━━━ DATASET EXCERPTS ━━━

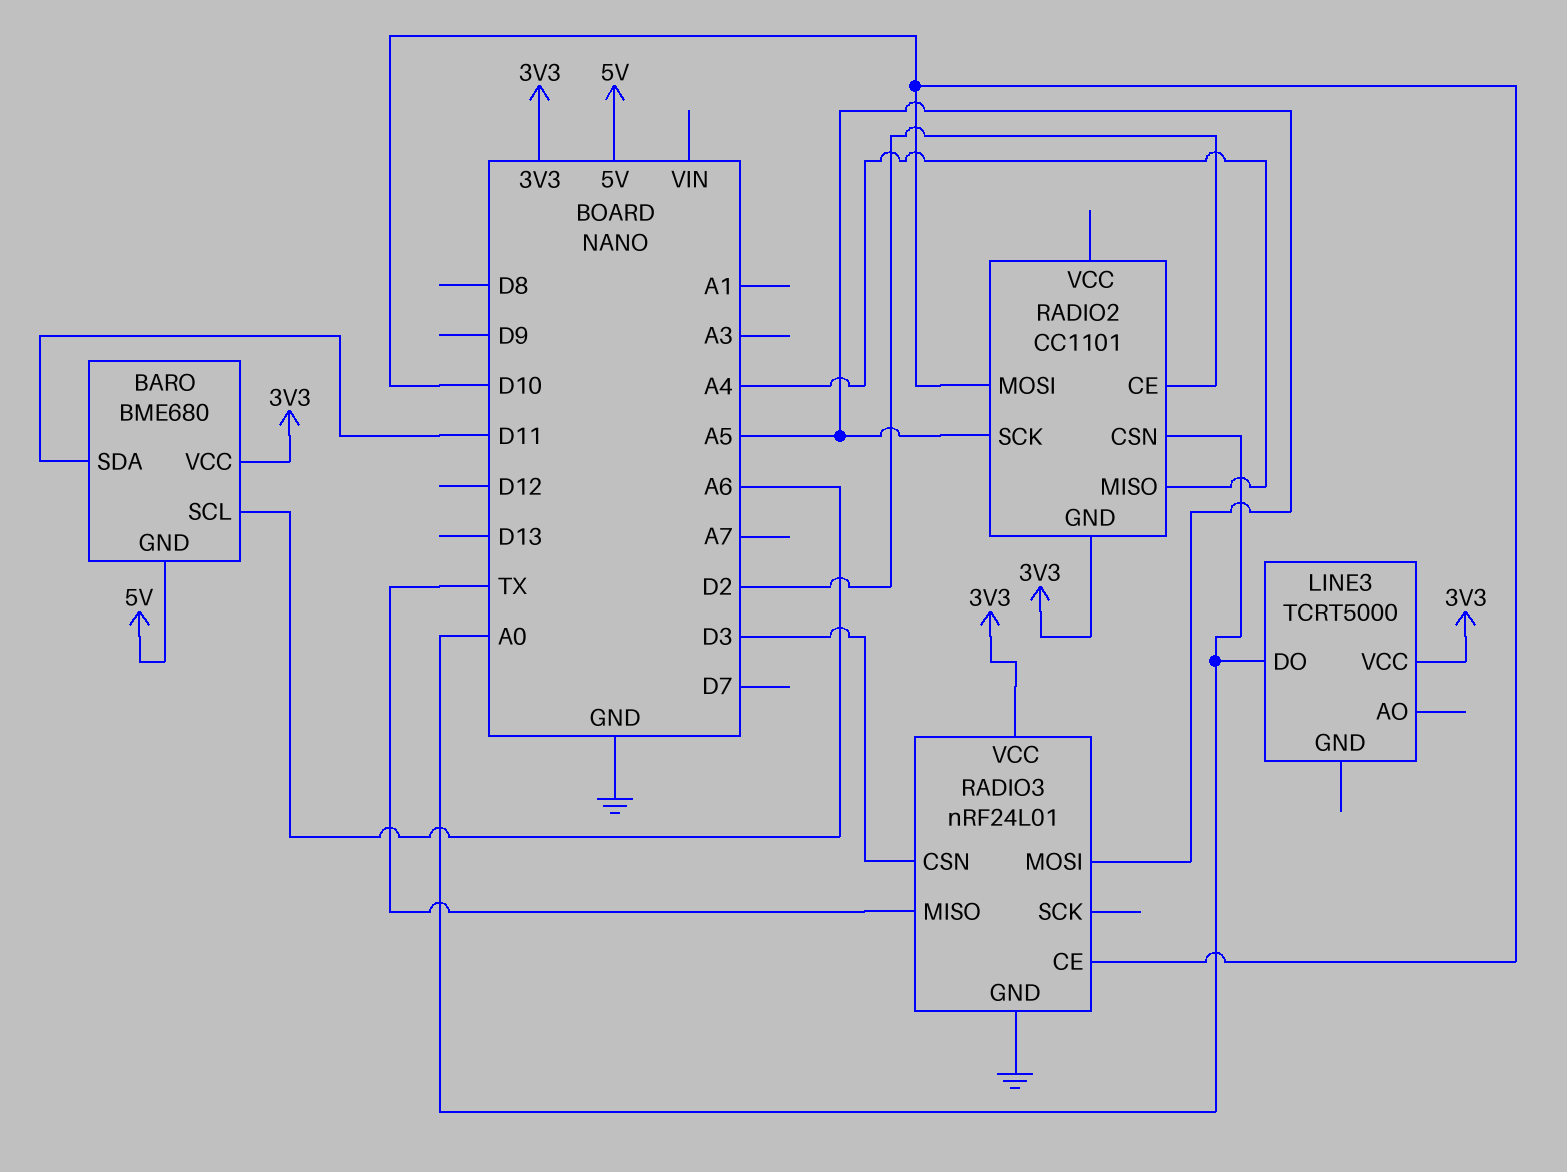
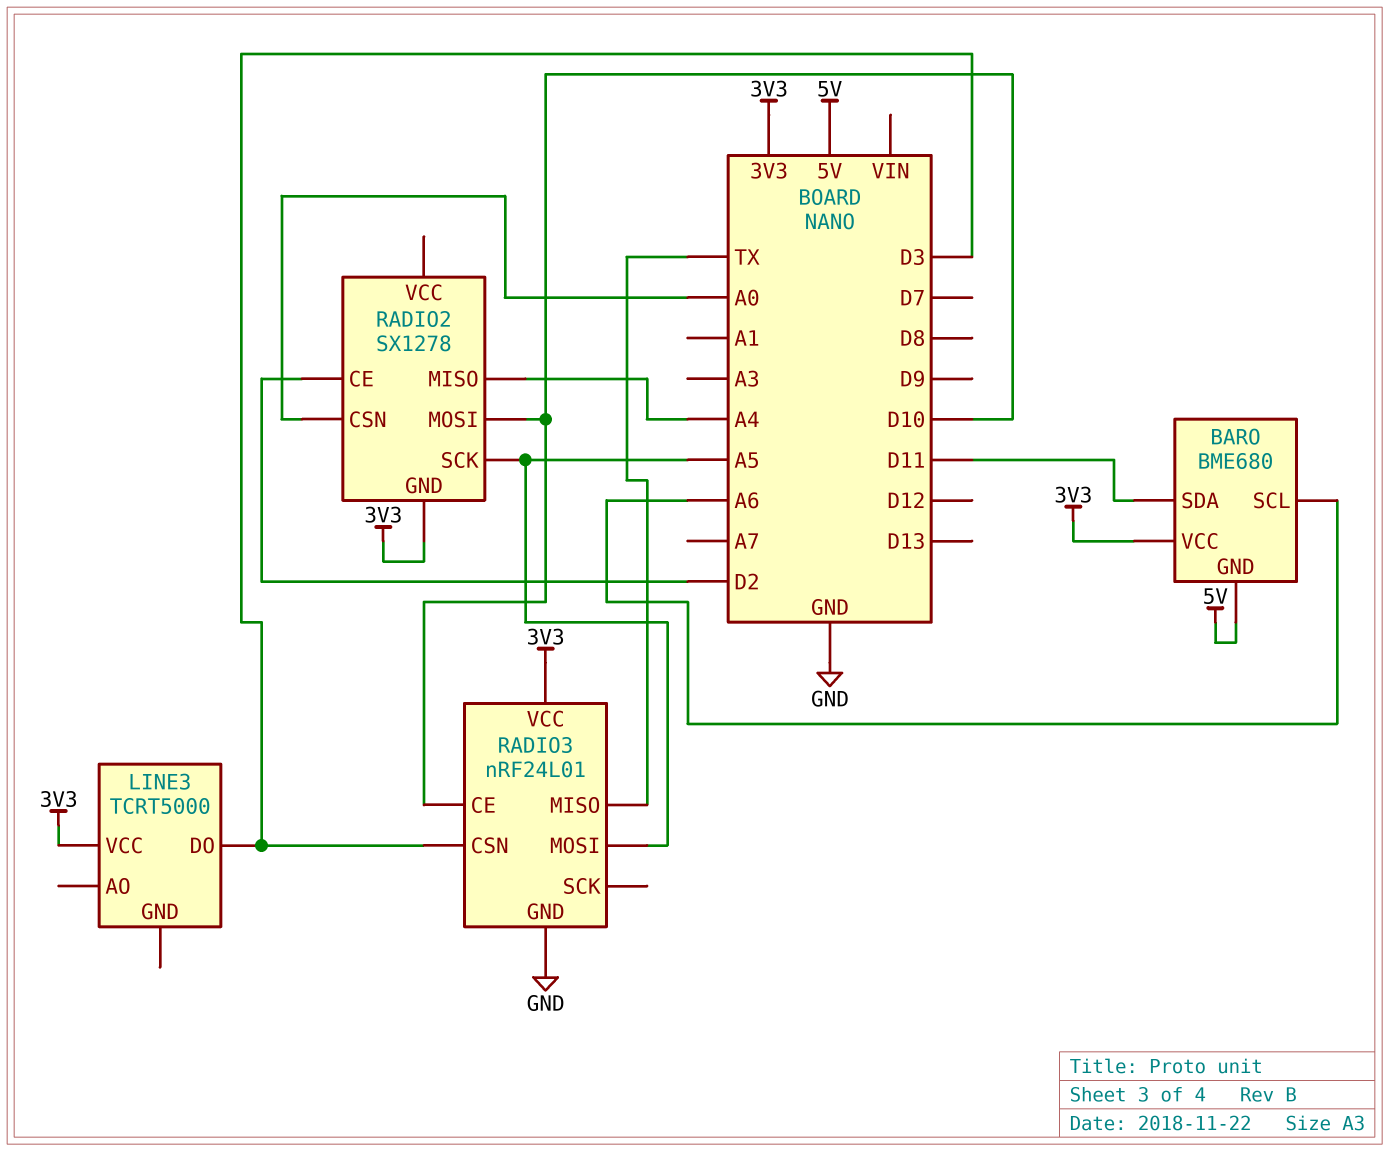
LINE3 pin DO: A0 -> D3
RADIO2: CC1101 -> SX1278

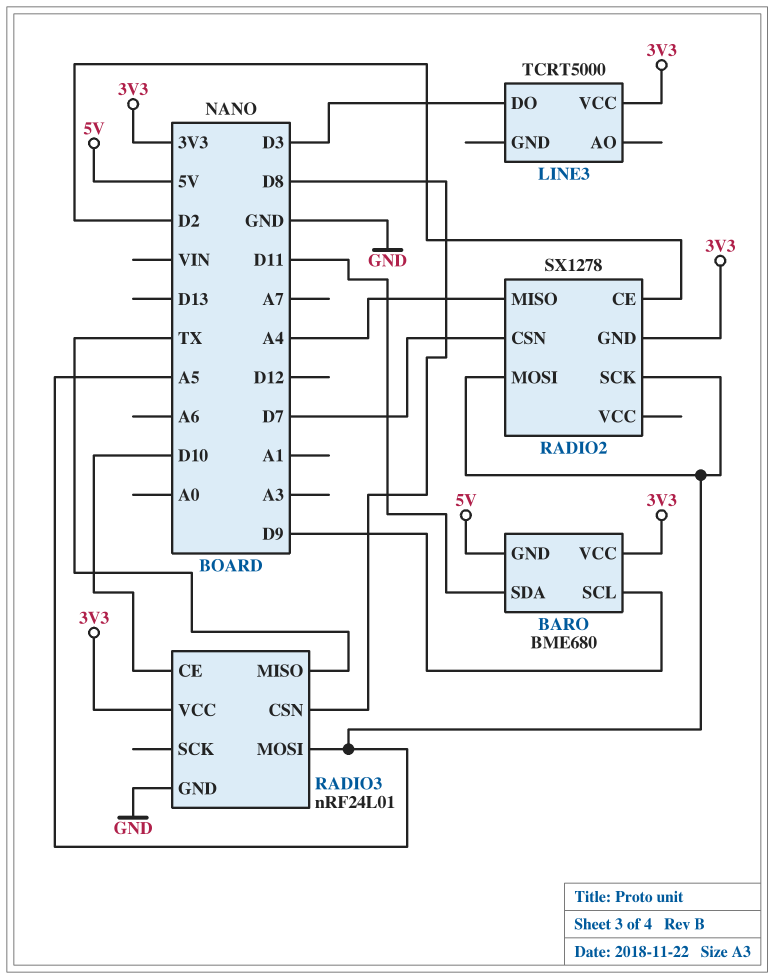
BARO pin SCL: A6 -> D9
RADIO2 pin CSN: A0 -> D7
RADIO2 pin MOSI: D10 -> A5
RADIO3 pin CSN: D3 -> D8

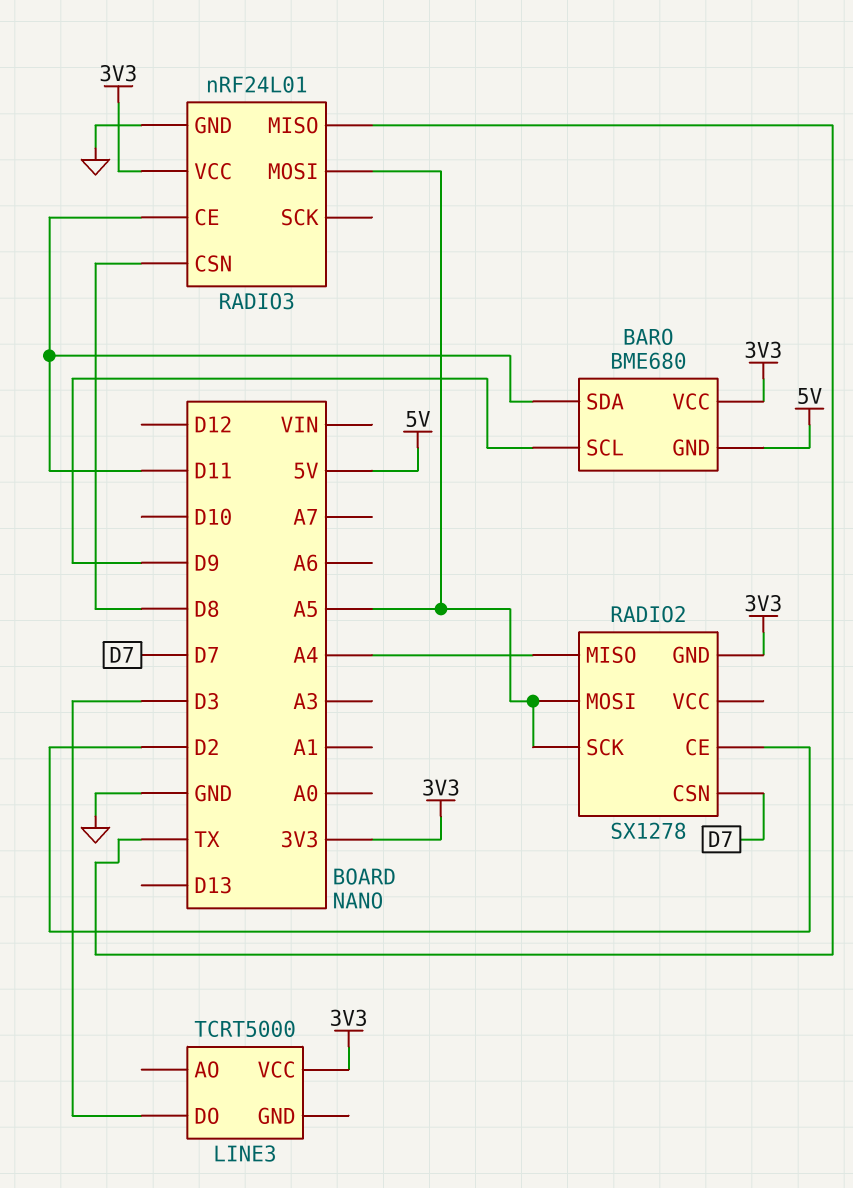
RADIO3 pin CE: D10 -> D11

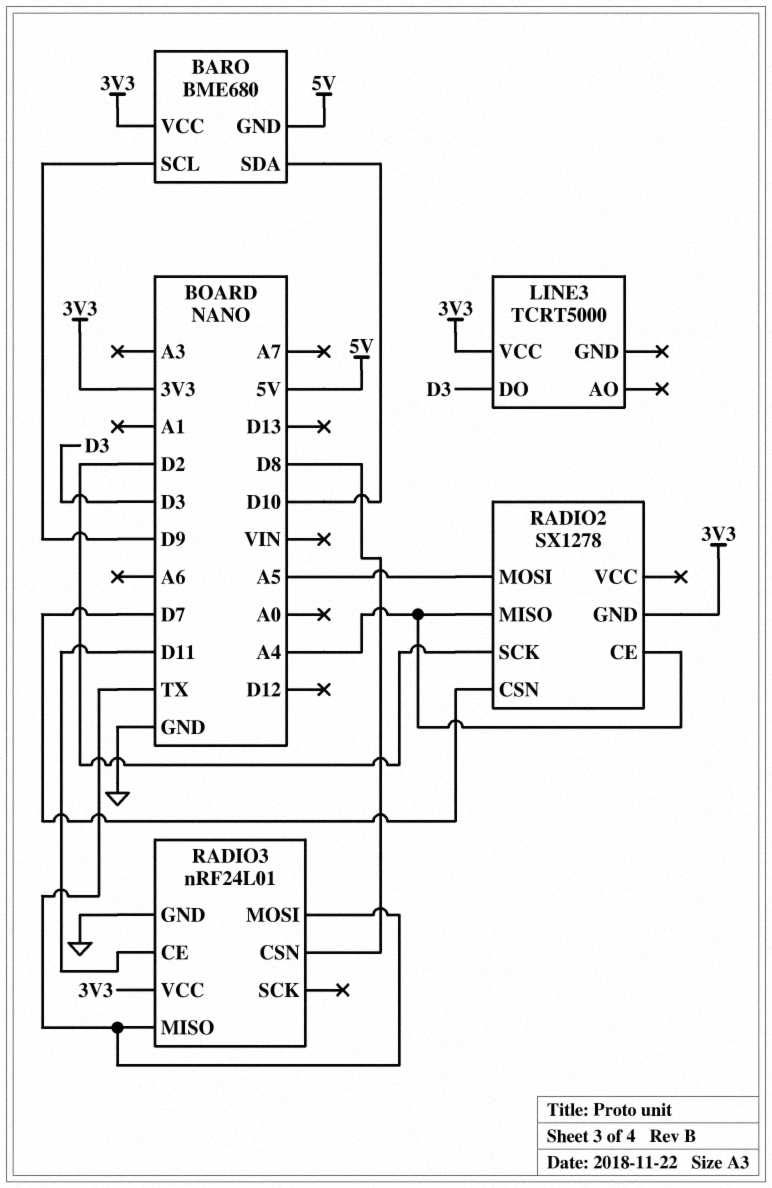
BARO pin SDA: D11 -> D10
RADIO2 pin CE: D2 -> A4
RADIO2 pin SCK: A5 -> D2
RADIO3 pin MOSI: A5 -> TX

━━━

*ABOUT THIS EXERCISE*
Pictures aside, reproduce exactly the lines from the one containing "RADIO3 pin CSN: D3 -> D8" to the end of the listing above, both ends included.

*EXERCISE RESPONSE*
RADIO3 pin CSN: D3 -> D8

RADIO3 pin CE: D10 -> D11

BARO pin SDA: D11 -> D10
RADIO2 pin CE: D2 -> A4
RADIO2 pin SCK: A5 -> D2
RADIO3 pin MOSI: A5 -> TX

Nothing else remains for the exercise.